***** DATA SUPPLIED

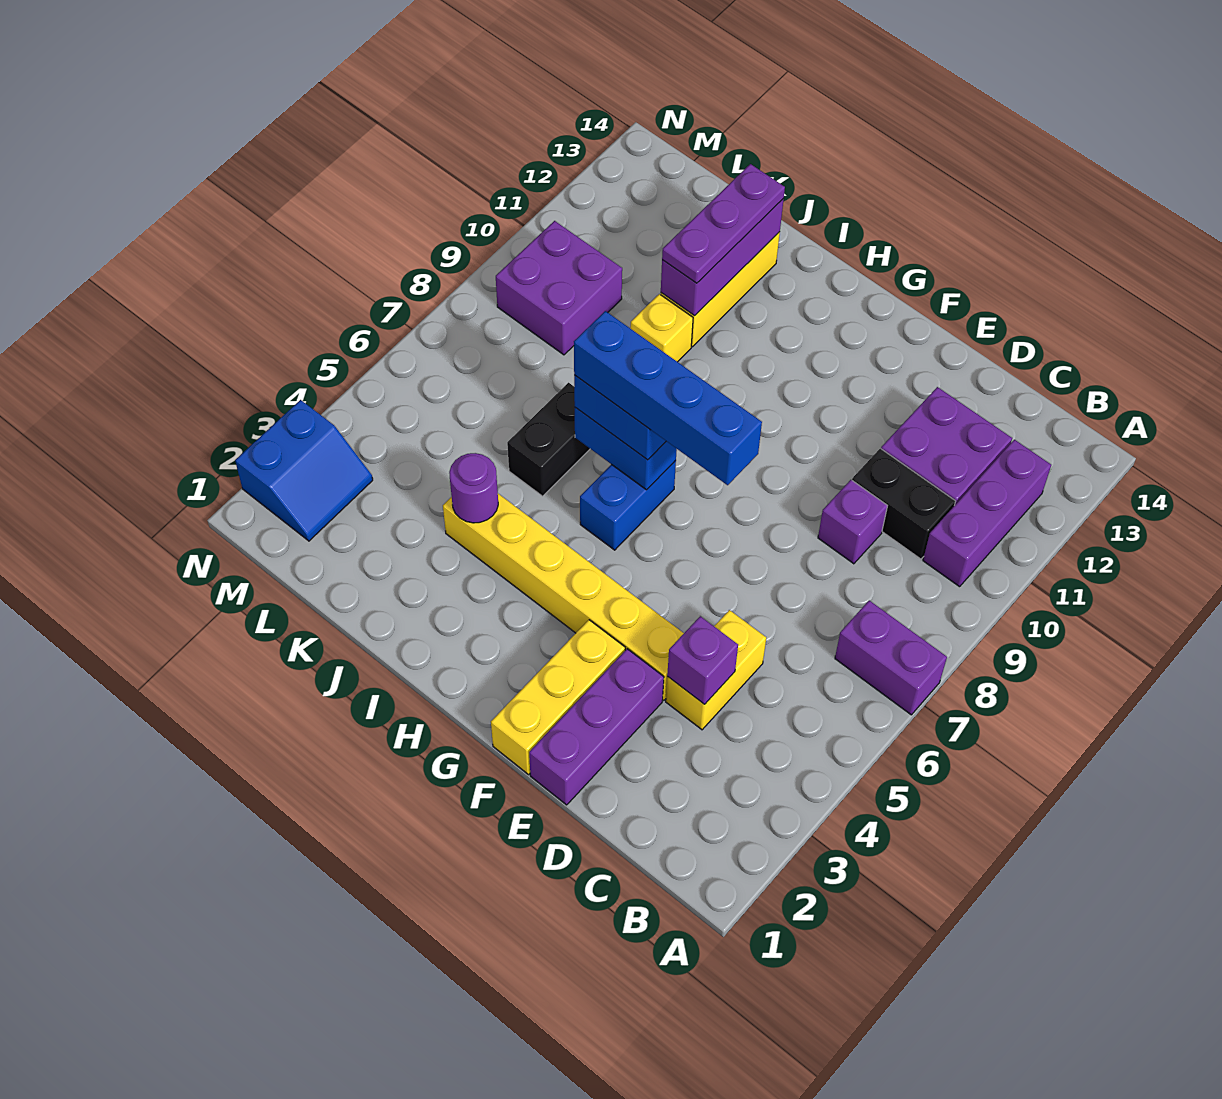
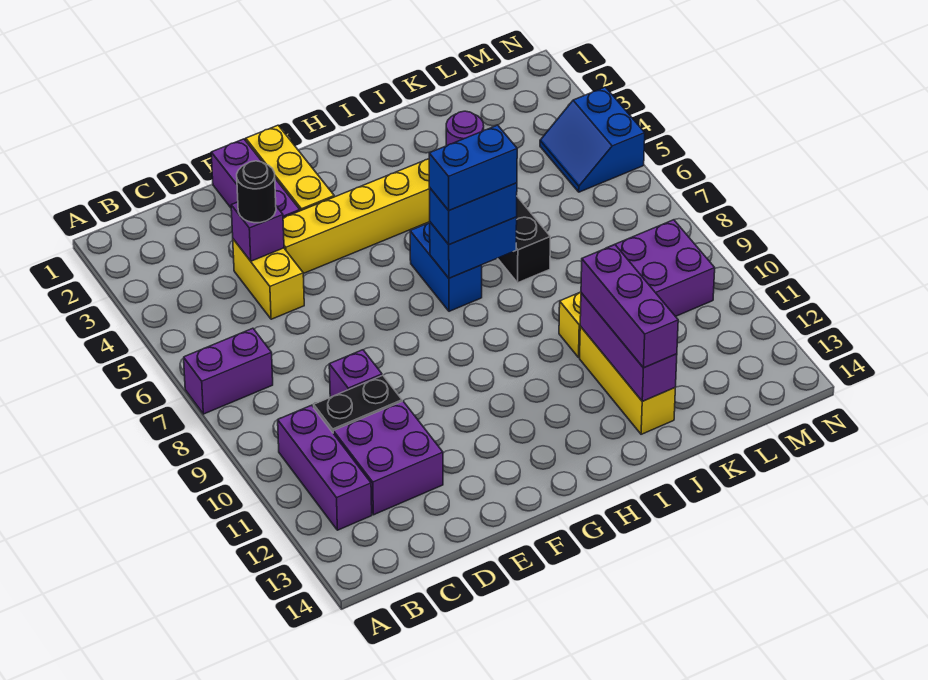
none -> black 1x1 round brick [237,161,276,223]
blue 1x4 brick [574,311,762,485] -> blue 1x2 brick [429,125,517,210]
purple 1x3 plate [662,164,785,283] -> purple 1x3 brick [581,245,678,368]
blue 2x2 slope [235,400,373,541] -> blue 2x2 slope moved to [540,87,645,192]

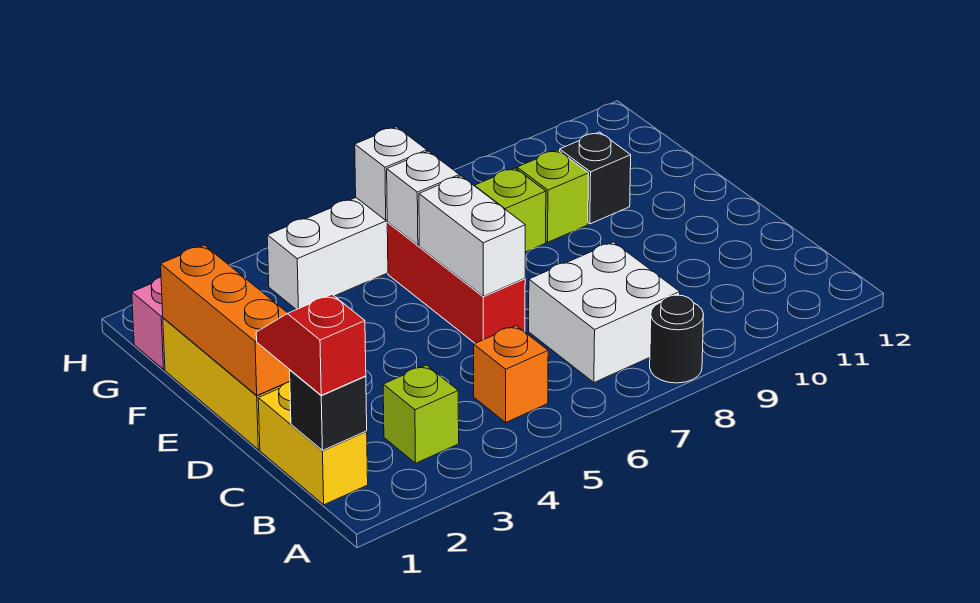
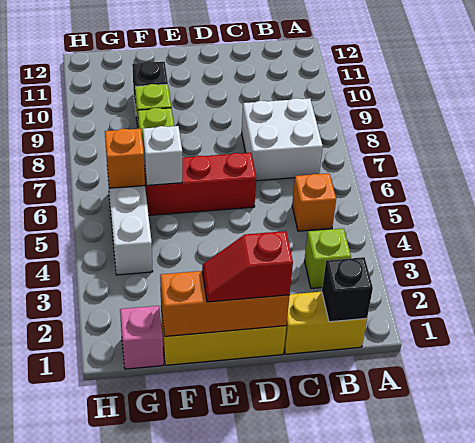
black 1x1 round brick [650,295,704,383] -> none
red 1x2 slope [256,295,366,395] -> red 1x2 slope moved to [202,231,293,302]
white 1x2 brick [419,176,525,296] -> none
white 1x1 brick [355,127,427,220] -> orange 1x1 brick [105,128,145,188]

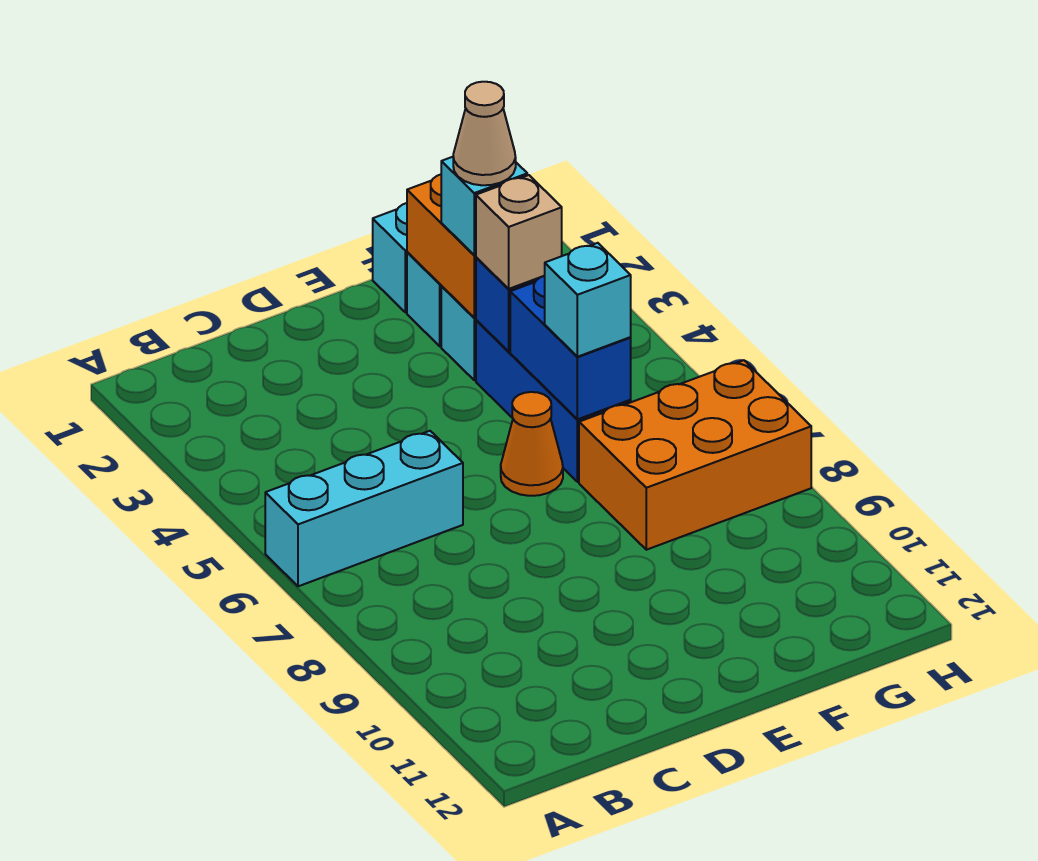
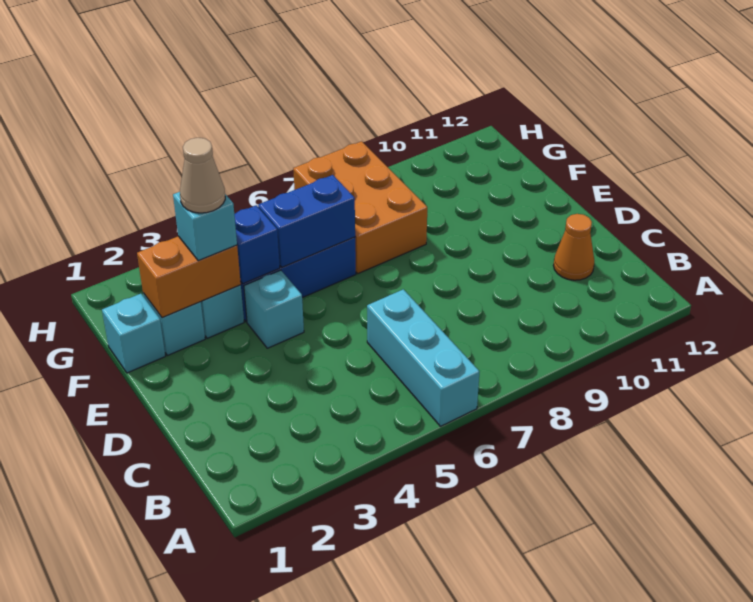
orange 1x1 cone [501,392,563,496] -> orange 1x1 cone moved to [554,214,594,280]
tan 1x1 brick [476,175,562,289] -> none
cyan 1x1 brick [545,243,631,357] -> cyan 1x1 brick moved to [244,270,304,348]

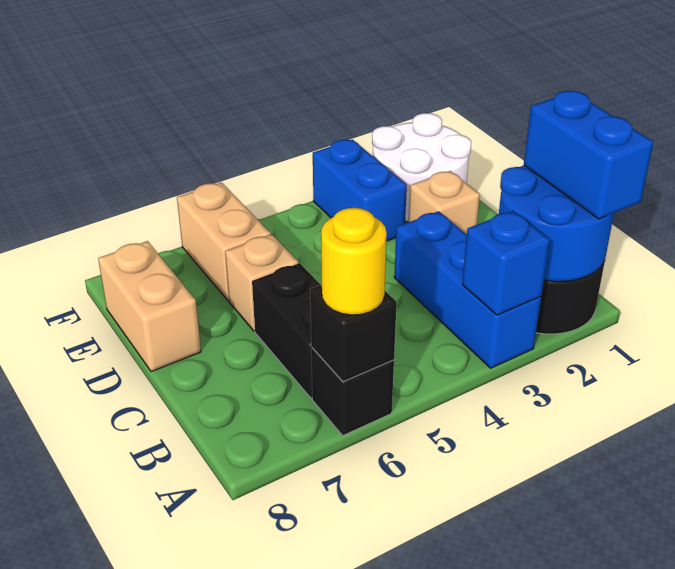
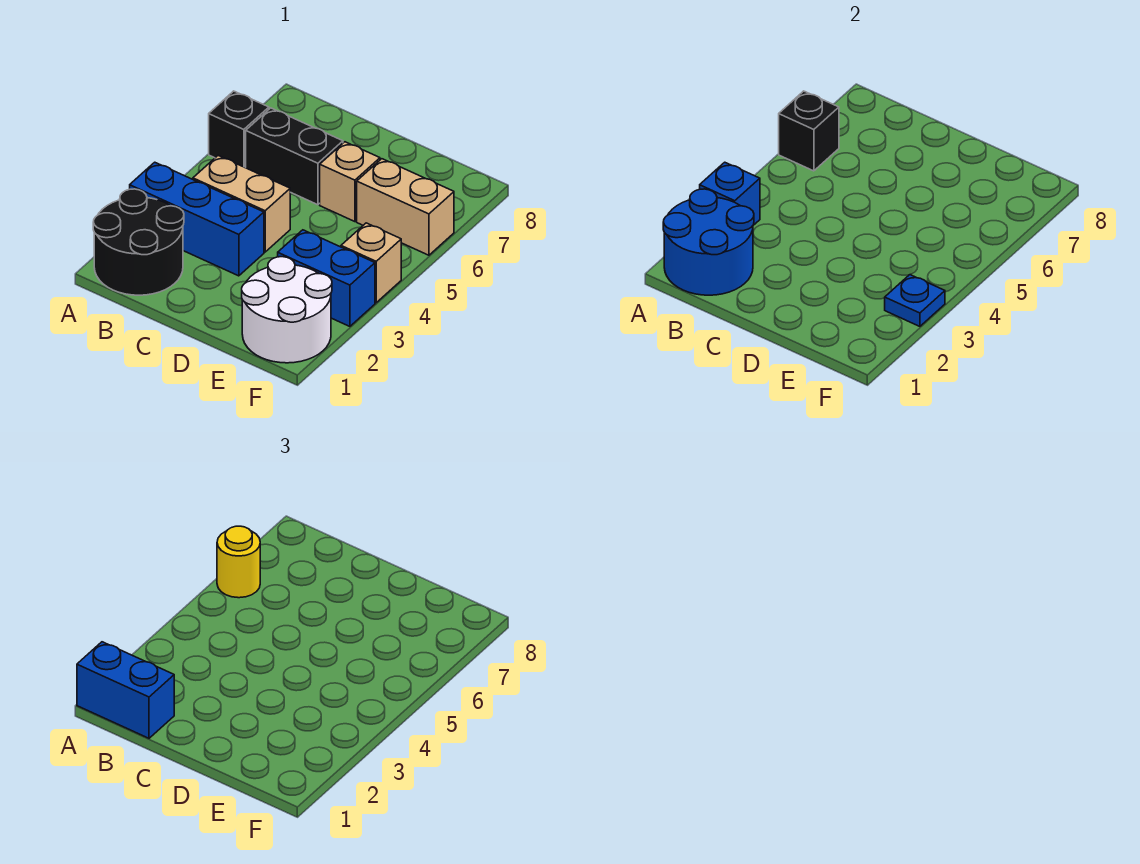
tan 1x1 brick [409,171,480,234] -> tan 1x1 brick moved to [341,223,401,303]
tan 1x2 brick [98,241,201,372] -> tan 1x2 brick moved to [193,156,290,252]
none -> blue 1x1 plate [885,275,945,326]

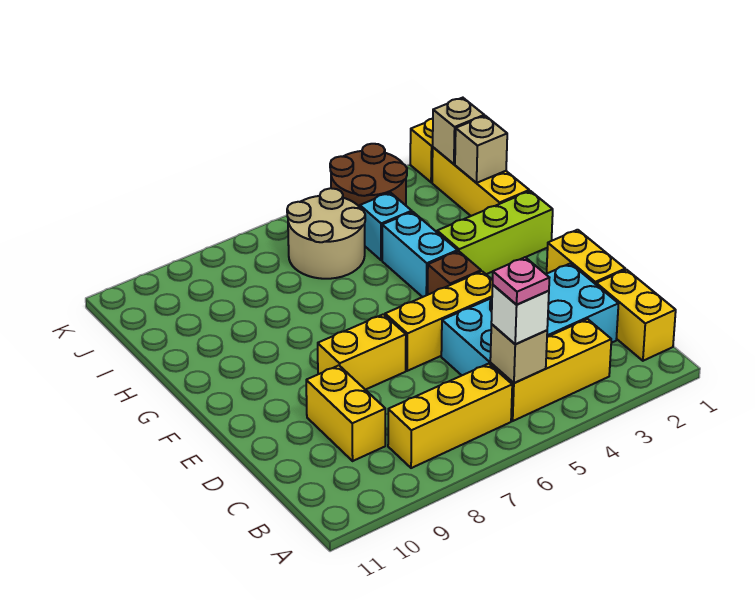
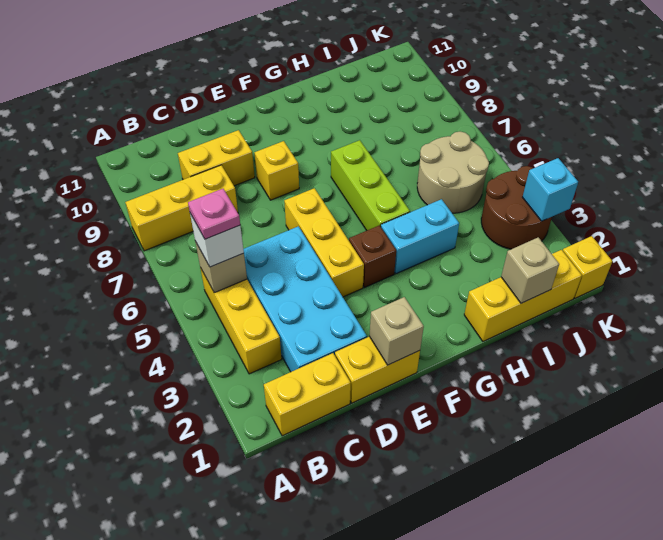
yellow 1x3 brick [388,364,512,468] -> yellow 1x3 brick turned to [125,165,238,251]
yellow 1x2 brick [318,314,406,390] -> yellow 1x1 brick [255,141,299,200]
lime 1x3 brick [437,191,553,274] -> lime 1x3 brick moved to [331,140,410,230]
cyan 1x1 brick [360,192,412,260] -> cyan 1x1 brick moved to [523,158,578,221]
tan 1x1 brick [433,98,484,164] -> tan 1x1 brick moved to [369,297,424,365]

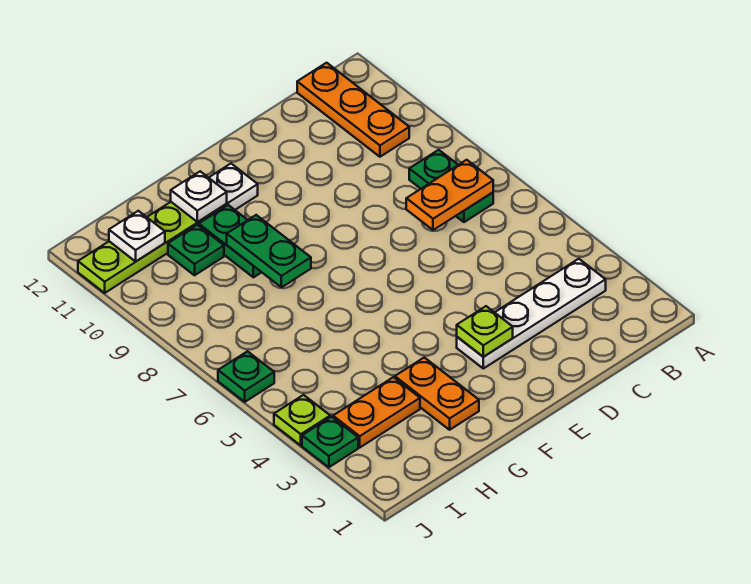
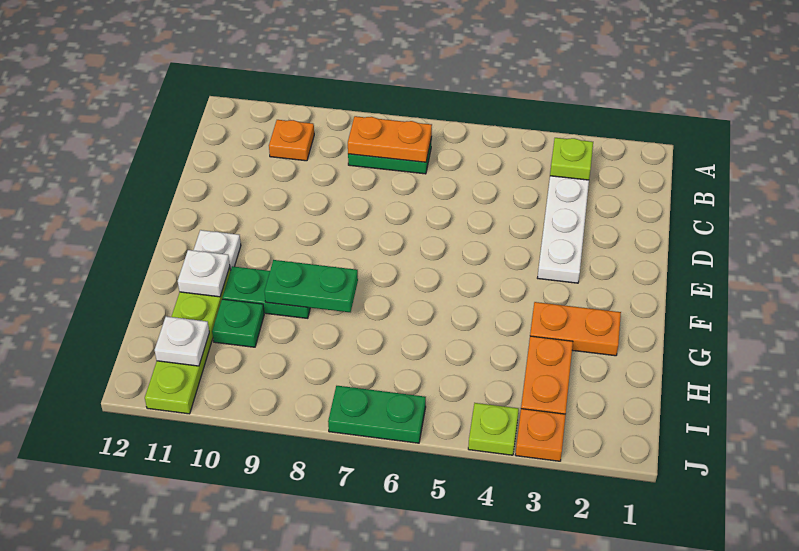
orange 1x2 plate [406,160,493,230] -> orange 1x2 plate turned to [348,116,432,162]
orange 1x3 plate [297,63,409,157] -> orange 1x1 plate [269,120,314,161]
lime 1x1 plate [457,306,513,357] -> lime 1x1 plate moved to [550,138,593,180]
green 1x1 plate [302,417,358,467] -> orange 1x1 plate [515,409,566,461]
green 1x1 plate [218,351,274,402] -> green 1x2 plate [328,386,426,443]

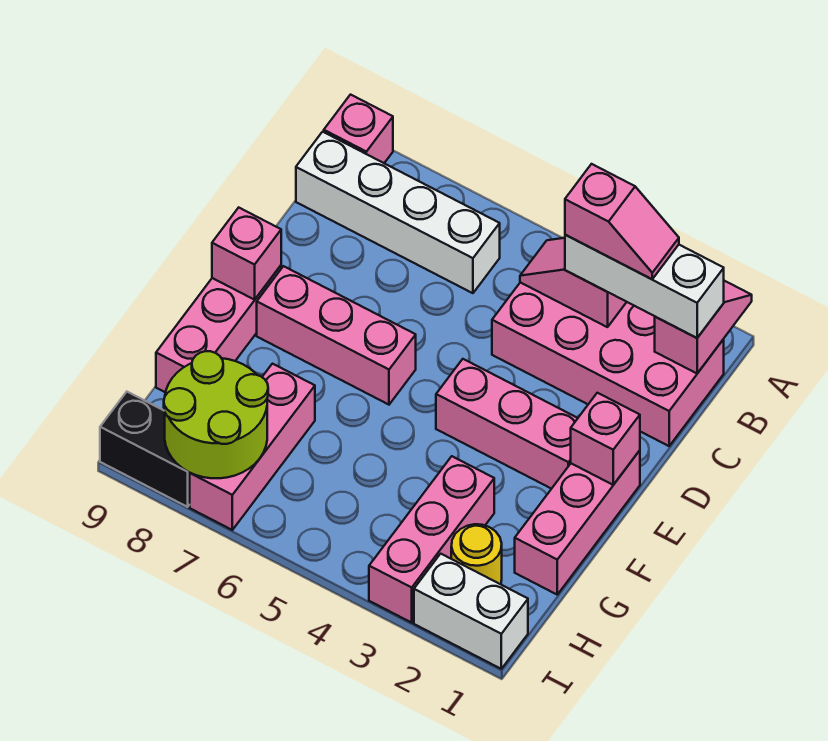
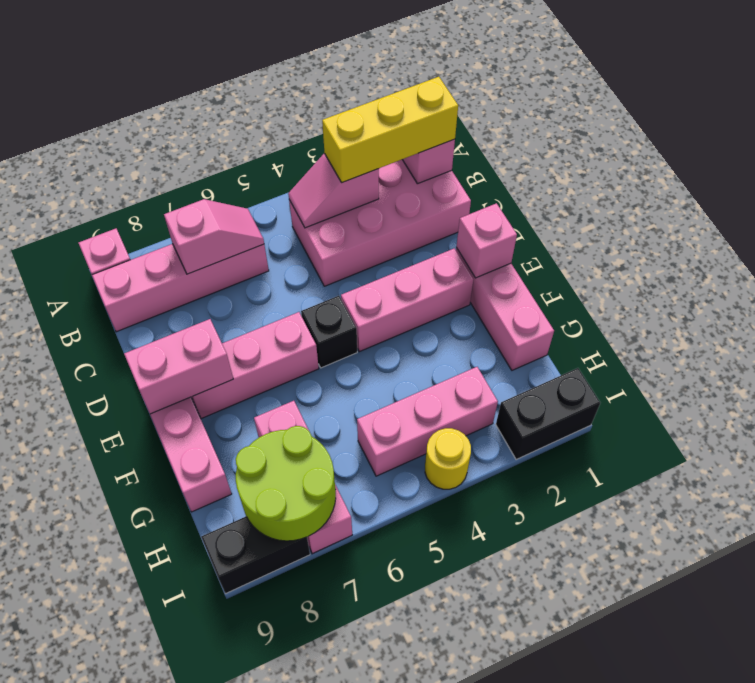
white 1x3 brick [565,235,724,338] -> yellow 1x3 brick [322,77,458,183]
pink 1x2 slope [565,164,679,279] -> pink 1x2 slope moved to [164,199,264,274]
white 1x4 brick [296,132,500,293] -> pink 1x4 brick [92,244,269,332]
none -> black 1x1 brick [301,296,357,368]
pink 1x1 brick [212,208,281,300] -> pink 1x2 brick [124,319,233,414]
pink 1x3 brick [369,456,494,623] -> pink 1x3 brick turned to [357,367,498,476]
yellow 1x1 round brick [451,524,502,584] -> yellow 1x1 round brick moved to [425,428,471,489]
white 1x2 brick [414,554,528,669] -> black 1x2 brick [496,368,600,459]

**********

→ **JOB ITEM**
Pictures aside, reproduce every record exactly as it stands.

→ **RESULT**
none -> black 1x1 round brick [237,161,276,223]
blue 1x4 brick [574,311,762,485] -> blue 1x2 brick [429,125,517,210]
purple 1x3 plate [662,164,785,283] -> purple 1x3 brick [581,245,678,368]
blue 2x2 slope [235,400,373,541] -> blue 2x2 slope moved to [540,87,645,192]

black 1x1 round brick [650,295,704,383] -> none
red 1x2 slope [256,295,366,395] -> red 1x2 slope moved to [202,231,293,302]
white 1x2 brick [419,176,525,296] -> none
white 1x1 brick [355,127,427,220] -> orange 1x1 brick [105,128,145,188]

orange 1x1 cone [501,392,563,496] -> orange 1x1 cone moved to [554,214,594,280]
tan 1x1 brick [476,175,562,289] -> none
cyan 1x1 brick [545,243,631,357] -> cyan 1x1 brick moved to [244,270,304,348]

tan 1x1 brick [409,171,480,234] -> tan 1x1 brick moved to [341,223,401,303]
tan 1x2 brick [98,241,201,372] -> tan 1x2 brick moved to [193,156,290,252]
none -> blue 1x1 plate [885,275,945,326]

yellow 1x3 brick [388,364,512,468] -> yellow 1x3 brick turned to [125,165,238,251]
yellow 1x2 brick [318,314,406,390] -> yellow 1x1 brick [255,141,299,200]
lime 1x3 brick [437,191,553,274] -> lime 1x3 brick moved to [331,140,410,230]
cyan 1x1 brick [360,192,412,260] -> cyan 1x1 brick moved to [523,158,578,221]
tan 1x1 brick [433,98,484,164] -> tan 1x1 brick moved to [369,297,424,365]

orange 1x2 plate [406,160,493,230] -> orange 1x2 plate turned to [348,116,432,162]
orange 1x3 plate [297,63,409,157] -> orange 1x1 plate [269,120,314,161]
lime 1x1 plate [457,306,513,357] -> lime 1x1 plate moved to [550,138,593,180]
green 1x1 plate [302,417,358,467] -> orange 1x1 plate [515,409,566,461]
green 1x1 plate [218,351,274,402] -> green 1x2 plate [328,386,426,443]

white 1x3 brick [565,235,724,338] -> yellow 1x3 brick [322,77,458,183]
pink 1x2 slope [565,164,679,279] -> pink 1x2 slope moved to [164,199,264,274]
white 1x4 brick [296,132,500,293] -> pink 1x4 brick [92,244,269,332]
none -> black 1x1 brick [301,296,357,368]
pink 1x1 brick [212,208,281,300] -> pink 1x2 brick [124,319,233,414]
pink 1x3 brick [369,456,494,623] -> pink 1x3 brick turned to [357,367,498,476]
yellow 1x1 round brick [451,524,502,584] -> yellow 1x1 round brick moved to [425,428,471,489]
white 1x2 brick [414,554,528,669] -> black 1x2 brick [496,368,600,459]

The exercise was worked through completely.